> _PROBLEM DETAILS_
Scan the entries for the word "moved" and return every line that has it.
*** DATA PROVIDED ***
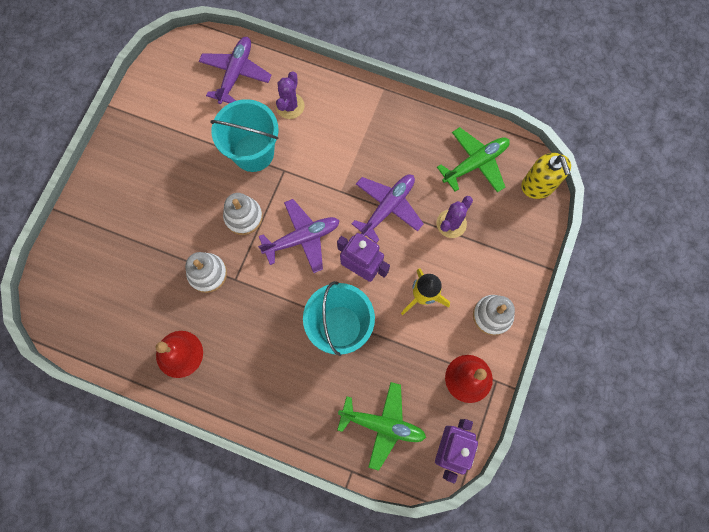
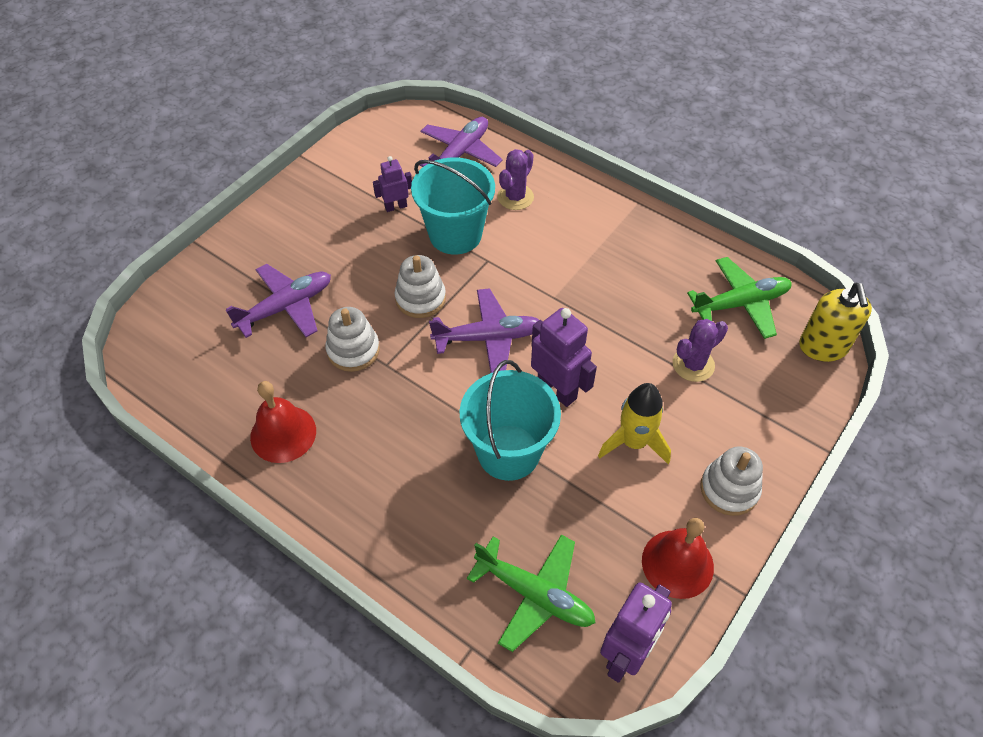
camera: 15 degrees right, 20 degrees down
purple plane [352,175,424,243] -> purple plane moved to [226,264,331,338]
none -> purple robot [373,156,412,212]

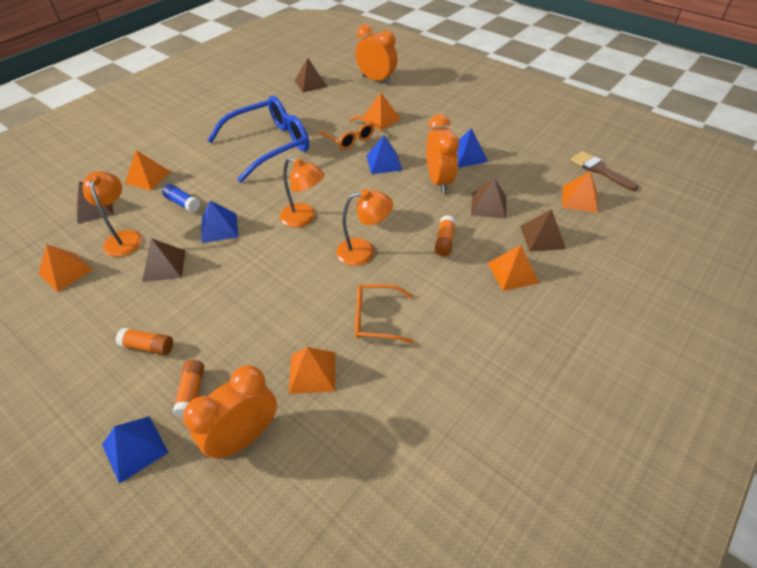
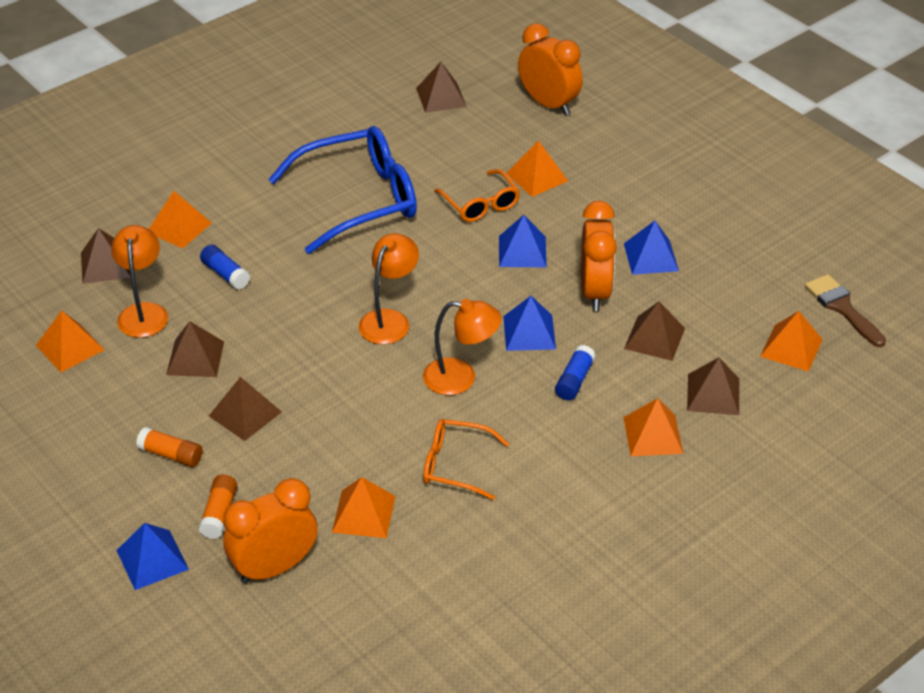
camera: 10 degrees right, 5 degrees down
blue pyramid [201,200,238,243] -> blue pyramid moved to [503,296,556,351]
orange lamp [280,157,325,227] -> orange lamp turned 105 degrees counterclockwise [358,233,419,344]
orange glue stick [435,215,456,257] -> blue glue stick [555,345,596,400]
none -> brown pyramid [209,377,282,441]

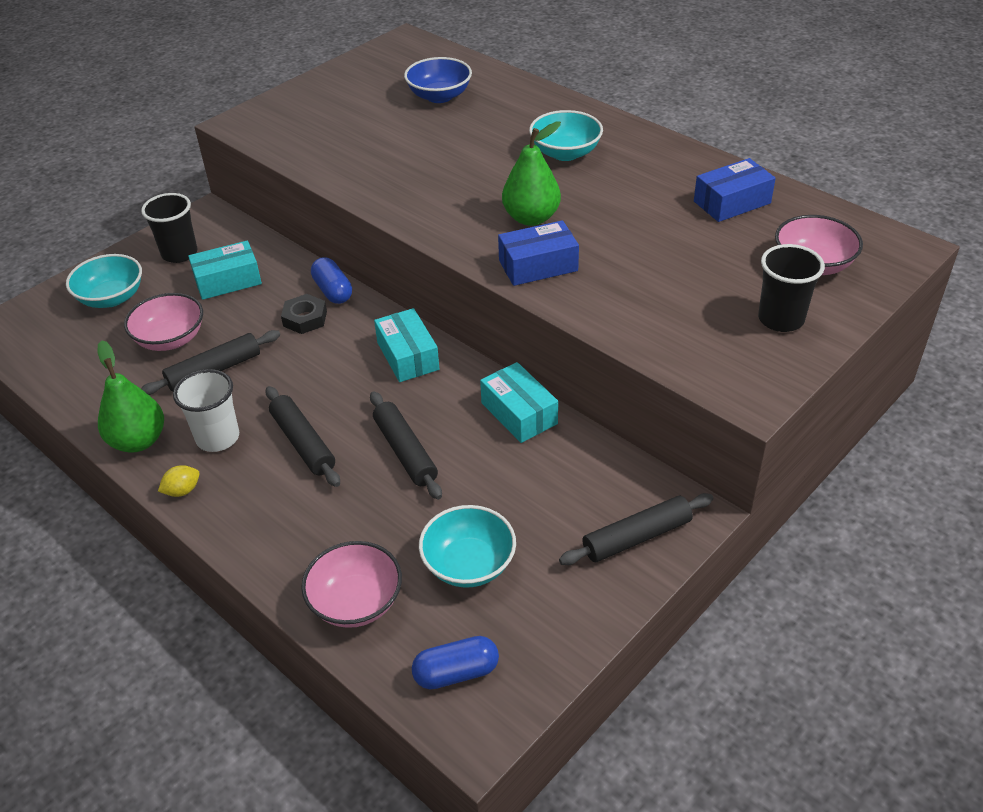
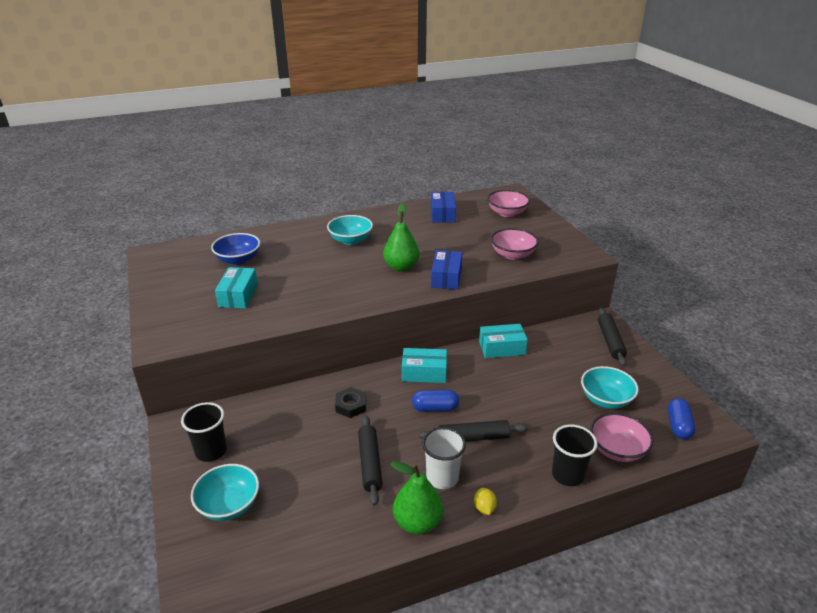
camera: 65 degrees left, 10 degrees down
pink bowl [124,293,203,351] -> pink bowl moved to [491,228,539,260]
turquoise box [188,241,262,300] -> turquoise box moved to [215,267,258,309]
blue capsule [311,257,352,304] -> blue capsule moved to [412,390,459,412]
black rolling pin [370,391,442,500] -> none
black cup [758,244,825,332] -> black cup moved to [552,424,597,486]

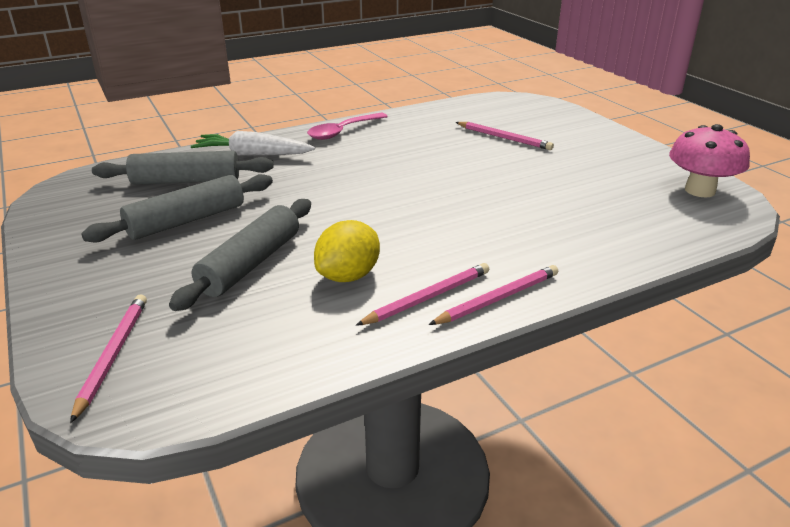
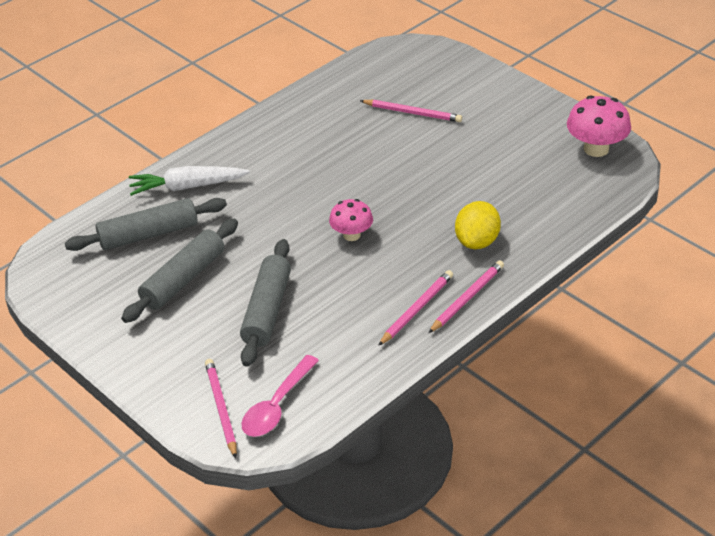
camera: 15 degrees left, 10 degrees up
pink spoon [307,113,388,140] -> pink spoon moved to [241,355,319,437]
yellow lemon [314,220,380,282] -> yellow lemon moved to [455,201,501,249]
none -> pink mushroom [329,199,373,241]

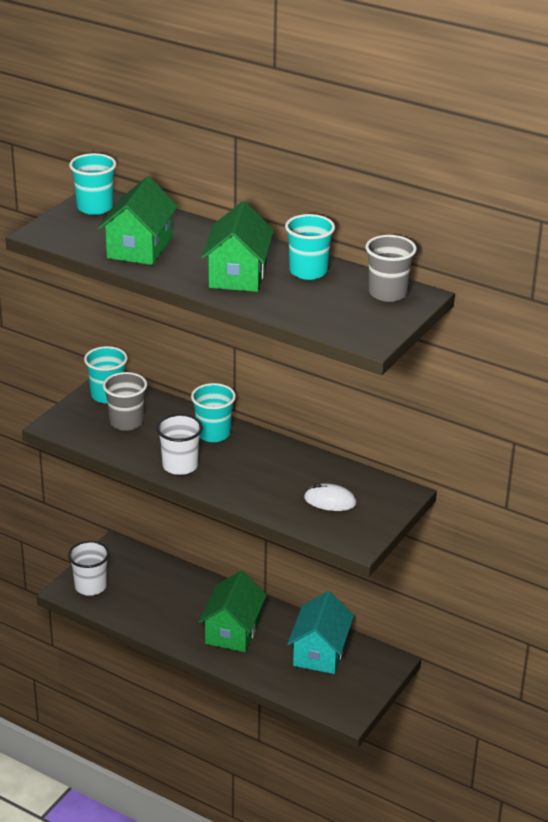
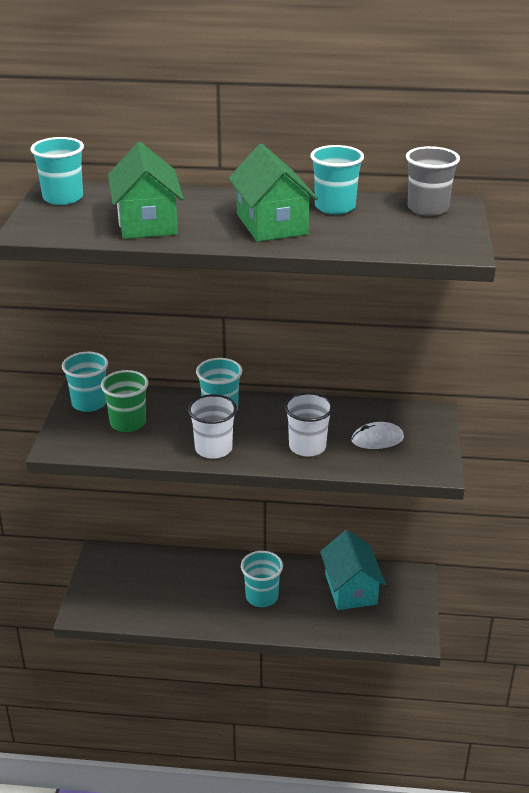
camera: 25 degrees left, 0 degrees up
white cup [68,541,110,596] -> white cup moved to [284,392,333,457]
grey cup [103,372,147,431] -> green cup [101,370,148,432]
green house [199,571,267,652] -> turquoise cup [241,551,283,607]

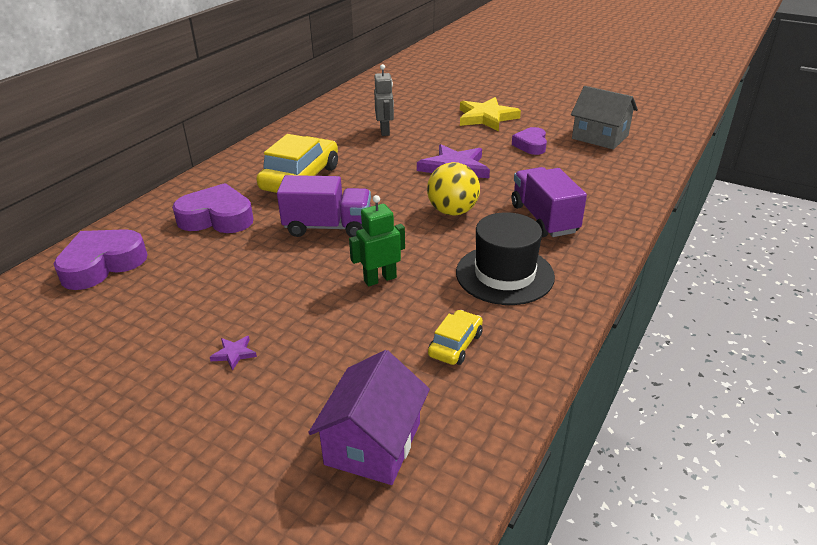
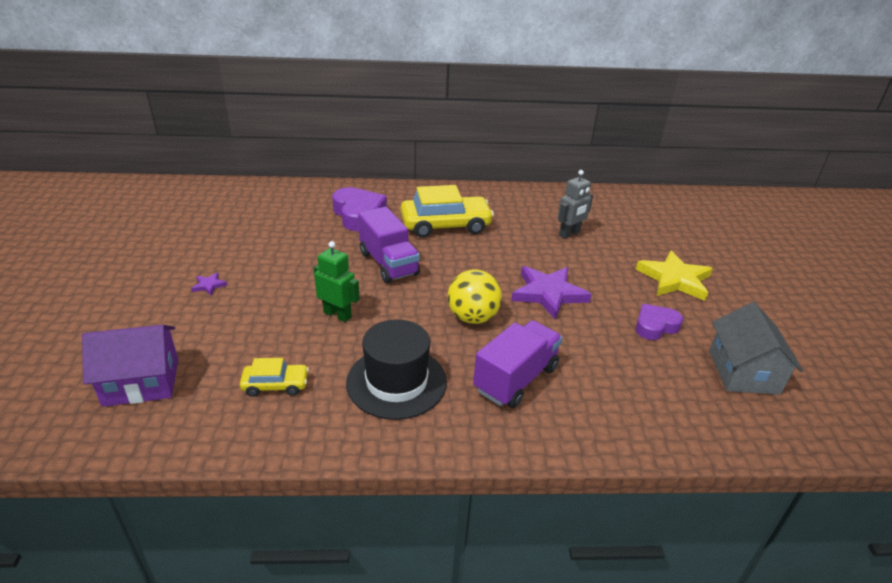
camera: 55 degrees right, 0 degrees up
purple heart [54,229,148,290] -> none

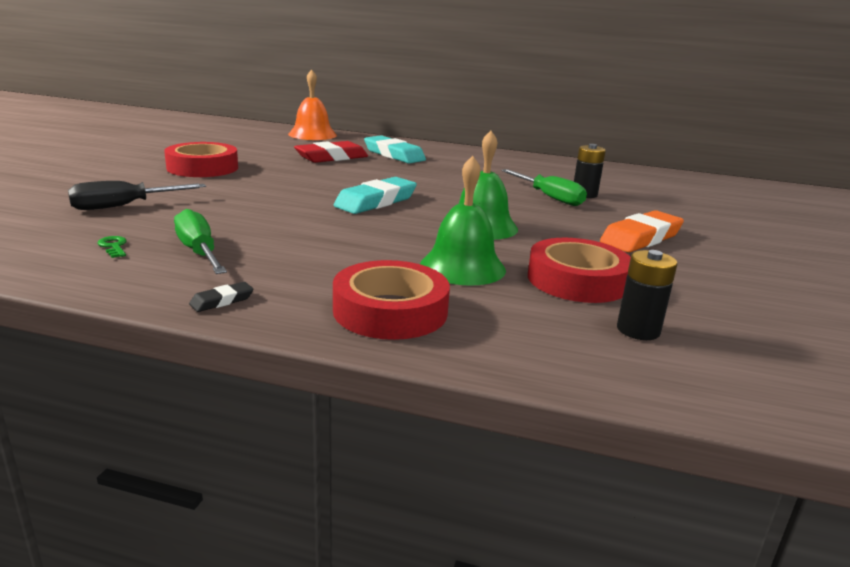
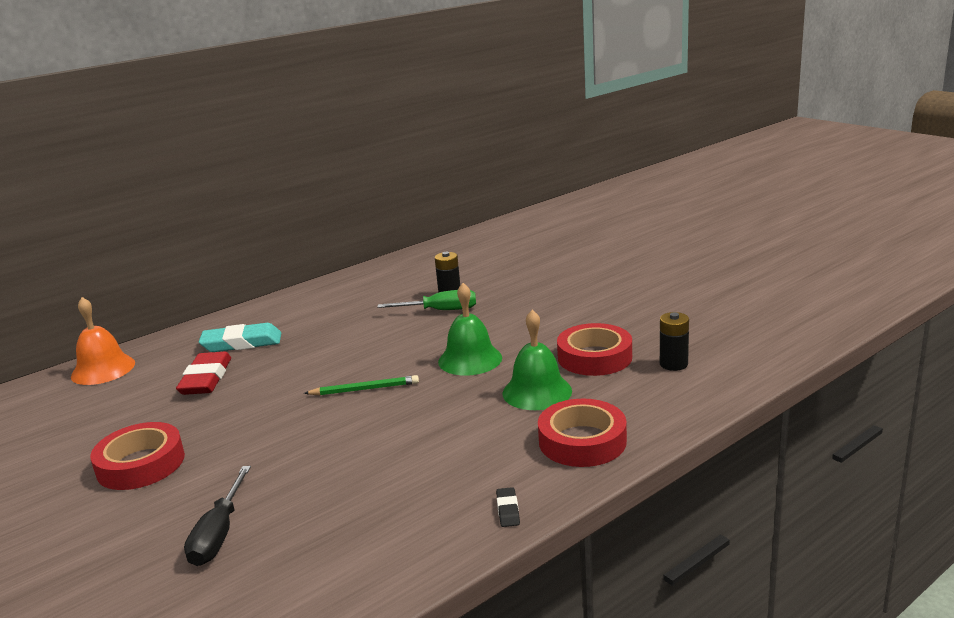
camera: 50 degrees left, 0 degrees up
green key [97,236,127,258] -> none
green screwdriver [174,209,227,274] -> none
turquoise eraser [334,177,417,214] -> green pencil [304,375,419,395]
orange eraser [600,210,684,252] -> none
*** End of DATA PROVIDED ***
> _ANSWER SPACE_
purple plane [352,175,424,243] -> purple plane moved to [226,264,331,338]
blue pyramid [201,200,238,243] -> blue pyramid moved to [503,296,556,351]
pink bowl [124,293,203,351] -> pink bowl moved to [491,228,539,260]
turquoise box [188,241,262,300] -> turquoise box moved to [215,267,258,309]
blue capsule [311,257,352,304] -> blue capsule moved to [412,390,459,412]
black cup [758,244,825,332] -> black cup moved to [552,424,597,486]
pink spoon [307,113,388,140] -> pink spoon moved to [241,355,319,437]
yellow lemon [314,220,380,282] -> yellow lemon moved to [455,201,501,249]
white cup [68,541,110,596] -> white cup moved to [284,392,333,457]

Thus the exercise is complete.